Count the lines in the data below that contain the string "kern", treating uppercase and lowercase as different, and reply with only that number.

◆ ◆ ◆ ◆

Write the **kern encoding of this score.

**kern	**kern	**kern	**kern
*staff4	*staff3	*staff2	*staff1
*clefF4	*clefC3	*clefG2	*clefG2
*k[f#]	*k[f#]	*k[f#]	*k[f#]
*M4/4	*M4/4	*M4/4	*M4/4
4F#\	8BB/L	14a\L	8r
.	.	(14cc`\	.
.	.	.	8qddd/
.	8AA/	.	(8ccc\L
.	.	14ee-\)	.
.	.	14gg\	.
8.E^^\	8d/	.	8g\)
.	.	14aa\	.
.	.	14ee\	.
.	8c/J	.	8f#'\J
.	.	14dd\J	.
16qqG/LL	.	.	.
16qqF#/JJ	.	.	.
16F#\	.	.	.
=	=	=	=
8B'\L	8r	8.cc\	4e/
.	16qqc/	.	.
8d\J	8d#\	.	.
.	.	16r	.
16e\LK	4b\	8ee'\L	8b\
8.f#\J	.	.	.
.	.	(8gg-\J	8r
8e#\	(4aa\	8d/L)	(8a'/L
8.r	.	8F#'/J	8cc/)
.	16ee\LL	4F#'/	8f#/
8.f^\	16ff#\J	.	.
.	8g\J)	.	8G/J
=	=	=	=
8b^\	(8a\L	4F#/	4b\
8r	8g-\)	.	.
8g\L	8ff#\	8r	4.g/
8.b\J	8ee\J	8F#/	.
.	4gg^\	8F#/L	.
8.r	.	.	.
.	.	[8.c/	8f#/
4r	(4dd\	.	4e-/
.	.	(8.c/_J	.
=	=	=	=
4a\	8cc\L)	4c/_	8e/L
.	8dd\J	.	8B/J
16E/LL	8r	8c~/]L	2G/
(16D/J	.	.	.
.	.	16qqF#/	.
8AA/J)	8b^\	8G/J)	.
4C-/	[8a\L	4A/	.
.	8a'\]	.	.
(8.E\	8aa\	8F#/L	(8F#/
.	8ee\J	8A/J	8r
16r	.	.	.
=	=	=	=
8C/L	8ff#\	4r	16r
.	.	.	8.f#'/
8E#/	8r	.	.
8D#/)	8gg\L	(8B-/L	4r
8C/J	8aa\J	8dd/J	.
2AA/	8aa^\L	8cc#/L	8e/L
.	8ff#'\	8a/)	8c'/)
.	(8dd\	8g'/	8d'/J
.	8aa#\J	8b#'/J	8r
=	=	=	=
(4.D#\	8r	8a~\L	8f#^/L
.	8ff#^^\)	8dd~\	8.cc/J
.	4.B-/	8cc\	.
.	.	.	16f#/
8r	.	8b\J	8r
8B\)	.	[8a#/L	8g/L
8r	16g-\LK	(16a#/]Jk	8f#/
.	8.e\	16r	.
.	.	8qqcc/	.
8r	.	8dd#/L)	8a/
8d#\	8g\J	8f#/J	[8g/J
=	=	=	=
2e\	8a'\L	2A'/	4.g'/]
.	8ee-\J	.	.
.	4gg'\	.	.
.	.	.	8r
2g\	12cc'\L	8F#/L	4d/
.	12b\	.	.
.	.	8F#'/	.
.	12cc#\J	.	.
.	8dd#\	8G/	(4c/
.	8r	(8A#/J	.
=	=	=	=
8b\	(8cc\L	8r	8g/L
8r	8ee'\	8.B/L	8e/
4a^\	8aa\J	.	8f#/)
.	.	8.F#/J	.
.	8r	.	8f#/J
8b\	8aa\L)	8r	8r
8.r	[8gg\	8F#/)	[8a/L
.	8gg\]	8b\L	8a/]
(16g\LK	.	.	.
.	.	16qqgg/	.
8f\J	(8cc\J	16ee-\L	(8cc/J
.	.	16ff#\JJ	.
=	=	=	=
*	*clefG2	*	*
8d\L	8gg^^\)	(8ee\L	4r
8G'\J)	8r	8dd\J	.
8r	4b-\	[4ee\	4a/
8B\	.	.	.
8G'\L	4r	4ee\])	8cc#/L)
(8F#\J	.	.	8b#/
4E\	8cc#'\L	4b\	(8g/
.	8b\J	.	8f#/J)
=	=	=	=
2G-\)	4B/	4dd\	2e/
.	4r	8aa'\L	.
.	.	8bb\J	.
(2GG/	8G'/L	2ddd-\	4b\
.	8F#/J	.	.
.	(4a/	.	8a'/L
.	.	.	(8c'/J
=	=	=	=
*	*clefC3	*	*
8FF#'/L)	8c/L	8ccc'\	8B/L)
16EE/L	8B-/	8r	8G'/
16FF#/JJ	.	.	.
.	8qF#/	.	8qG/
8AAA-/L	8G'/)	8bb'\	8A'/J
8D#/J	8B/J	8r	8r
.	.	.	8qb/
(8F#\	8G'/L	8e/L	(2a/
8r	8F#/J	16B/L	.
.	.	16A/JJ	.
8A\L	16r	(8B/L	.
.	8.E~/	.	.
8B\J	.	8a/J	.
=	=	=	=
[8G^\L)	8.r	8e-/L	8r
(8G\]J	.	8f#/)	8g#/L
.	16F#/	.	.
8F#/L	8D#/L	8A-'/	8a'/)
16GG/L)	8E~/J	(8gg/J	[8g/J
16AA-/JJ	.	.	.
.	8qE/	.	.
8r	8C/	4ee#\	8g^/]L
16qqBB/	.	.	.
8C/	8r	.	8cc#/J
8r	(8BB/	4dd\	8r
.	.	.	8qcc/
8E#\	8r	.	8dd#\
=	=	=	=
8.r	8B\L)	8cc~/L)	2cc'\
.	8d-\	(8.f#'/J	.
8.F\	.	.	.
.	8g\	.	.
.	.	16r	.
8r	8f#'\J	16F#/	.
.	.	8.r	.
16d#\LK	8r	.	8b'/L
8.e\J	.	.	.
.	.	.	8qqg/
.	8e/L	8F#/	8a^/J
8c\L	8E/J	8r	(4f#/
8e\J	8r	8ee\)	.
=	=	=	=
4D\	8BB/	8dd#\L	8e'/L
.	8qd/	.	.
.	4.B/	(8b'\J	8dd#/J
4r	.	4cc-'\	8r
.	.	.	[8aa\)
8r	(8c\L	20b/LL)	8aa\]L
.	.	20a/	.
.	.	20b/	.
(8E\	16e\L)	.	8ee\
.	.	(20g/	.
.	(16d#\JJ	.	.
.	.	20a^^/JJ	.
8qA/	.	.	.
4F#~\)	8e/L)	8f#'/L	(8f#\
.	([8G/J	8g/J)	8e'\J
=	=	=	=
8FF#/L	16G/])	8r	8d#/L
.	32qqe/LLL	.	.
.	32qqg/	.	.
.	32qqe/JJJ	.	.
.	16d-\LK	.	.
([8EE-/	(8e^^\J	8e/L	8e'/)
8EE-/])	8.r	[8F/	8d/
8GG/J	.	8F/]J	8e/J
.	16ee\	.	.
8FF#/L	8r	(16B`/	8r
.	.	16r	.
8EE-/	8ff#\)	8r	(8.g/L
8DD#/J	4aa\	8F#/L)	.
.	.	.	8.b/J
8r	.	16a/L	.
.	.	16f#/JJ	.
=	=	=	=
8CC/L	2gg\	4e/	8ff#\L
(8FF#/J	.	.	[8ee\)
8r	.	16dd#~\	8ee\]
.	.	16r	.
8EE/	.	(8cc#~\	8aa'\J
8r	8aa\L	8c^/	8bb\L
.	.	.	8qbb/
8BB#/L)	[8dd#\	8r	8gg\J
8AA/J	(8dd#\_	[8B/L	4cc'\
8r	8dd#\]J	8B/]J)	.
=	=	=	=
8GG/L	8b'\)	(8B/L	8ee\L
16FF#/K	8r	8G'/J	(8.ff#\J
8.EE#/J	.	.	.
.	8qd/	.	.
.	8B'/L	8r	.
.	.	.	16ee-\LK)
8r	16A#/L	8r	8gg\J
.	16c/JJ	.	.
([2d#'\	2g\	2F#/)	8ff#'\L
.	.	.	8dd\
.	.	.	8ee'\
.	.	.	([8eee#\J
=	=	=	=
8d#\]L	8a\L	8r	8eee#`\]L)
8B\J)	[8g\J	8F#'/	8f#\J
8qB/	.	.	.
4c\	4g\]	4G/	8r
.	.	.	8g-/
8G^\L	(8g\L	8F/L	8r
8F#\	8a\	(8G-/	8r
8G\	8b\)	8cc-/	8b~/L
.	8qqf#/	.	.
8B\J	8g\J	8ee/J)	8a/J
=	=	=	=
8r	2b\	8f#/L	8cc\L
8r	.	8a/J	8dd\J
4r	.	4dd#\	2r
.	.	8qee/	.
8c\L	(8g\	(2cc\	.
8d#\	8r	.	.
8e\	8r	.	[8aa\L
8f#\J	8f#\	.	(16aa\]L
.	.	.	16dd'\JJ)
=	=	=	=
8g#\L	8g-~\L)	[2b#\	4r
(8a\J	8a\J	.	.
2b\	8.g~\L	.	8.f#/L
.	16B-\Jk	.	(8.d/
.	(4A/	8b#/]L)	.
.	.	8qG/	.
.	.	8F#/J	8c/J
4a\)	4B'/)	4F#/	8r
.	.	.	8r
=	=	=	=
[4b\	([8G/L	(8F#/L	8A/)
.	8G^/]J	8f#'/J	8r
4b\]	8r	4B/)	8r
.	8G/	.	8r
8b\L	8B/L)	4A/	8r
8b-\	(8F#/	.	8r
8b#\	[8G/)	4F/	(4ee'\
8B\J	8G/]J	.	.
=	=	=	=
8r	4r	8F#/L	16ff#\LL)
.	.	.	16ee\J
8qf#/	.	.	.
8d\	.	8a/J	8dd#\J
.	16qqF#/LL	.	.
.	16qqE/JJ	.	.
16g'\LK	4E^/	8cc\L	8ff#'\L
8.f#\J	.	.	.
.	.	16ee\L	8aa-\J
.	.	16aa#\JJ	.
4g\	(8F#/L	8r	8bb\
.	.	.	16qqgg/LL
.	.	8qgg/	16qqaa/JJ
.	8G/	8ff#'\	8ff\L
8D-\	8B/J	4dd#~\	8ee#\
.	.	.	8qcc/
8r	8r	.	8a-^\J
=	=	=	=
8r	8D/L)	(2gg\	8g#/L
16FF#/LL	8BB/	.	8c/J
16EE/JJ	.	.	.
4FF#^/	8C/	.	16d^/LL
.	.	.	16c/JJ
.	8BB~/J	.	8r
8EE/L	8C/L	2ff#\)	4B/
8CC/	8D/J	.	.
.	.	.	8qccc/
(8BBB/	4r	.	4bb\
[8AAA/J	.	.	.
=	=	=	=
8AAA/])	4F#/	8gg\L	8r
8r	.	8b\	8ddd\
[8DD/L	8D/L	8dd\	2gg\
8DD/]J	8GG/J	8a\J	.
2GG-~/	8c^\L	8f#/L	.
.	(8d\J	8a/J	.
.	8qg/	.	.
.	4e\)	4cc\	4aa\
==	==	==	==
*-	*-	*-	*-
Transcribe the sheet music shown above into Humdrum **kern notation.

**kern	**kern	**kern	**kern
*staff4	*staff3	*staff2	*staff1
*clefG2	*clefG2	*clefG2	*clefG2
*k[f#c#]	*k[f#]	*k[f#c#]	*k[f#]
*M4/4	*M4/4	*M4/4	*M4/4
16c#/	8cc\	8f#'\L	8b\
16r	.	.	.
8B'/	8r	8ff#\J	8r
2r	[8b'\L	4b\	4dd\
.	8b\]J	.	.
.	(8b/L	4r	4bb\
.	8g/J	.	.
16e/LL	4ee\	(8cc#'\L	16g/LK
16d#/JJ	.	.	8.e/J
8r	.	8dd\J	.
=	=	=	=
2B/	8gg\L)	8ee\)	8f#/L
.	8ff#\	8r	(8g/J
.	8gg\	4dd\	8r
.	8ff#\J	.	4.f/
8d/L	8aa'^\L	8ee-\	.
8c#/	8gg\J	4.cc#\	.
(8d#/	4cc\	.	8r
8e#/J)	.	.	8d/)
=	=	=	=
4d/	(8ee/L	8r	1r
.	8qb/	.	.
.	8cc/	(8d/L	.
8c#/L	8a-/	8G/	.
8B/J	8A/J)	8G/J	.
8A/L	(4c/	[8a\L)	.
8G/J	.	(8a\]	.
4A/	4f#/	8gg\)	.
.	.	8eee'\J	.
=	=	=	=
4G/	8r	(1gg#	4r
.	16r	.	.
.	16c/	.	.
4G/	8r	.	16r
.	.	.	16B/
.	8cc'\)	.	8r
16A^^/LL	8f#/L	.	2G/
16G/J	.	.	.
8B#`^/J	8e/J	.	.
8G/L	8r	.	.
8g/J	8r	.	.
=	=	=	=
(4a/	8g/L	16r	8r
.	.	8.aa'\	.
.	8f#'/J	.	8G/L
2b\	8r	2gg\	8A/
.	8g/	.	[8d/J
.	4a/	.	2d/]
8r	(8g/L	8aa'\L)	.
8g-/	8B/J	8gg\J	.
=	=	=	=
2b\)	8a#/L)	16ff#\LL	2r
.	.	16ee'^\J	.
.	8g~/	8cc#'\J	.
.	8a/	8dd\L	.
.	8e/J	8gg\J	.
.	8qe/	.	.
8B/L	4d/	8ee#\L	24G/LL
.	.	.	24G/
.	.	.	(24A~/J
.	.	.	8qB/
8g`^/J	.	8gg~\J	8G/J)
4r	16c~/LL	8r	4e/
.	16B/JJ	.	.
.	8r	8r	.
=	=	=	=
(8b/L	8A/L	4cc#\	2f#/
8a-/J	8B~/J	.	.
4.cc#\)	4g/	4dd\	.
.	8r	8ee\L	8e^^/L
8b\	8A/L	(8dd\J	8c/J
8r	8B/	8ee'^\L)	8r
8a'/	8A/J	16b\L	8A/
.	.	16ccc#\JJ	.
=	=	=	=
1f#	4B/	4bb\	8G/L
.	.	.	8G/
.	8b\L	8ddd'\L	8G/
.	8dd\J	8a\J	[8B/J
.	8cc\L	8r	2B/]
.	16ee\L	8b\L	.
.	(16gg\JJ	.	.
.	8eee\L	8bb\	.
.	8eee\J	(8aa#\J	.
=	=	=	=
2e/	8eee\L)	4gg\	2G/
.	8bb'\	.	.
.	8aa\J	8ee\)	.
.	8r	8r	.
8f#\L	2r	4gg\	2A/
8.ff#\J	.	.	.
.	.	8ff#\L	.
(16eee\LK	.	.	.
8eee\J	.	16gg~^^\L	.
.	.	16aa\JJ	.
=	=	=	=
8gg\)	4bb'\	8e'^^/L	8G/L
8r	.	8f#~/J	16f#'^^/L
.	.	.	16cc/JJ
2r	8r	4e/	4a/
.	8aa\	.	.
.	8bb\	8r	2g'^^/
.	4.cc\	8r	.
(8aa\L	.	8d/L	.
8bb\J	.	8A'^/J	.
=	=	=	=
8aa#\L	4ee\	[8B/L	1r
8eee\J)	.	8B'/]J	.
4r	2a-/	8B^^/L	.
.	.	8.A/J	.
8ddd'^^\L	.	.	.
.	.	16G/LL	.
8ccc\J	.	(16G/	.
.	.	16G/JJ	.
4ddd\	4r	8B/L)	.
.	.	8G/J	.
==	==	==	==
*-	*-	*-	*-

◆ ◆ ◆ ◆

TASK RESPONSE: 4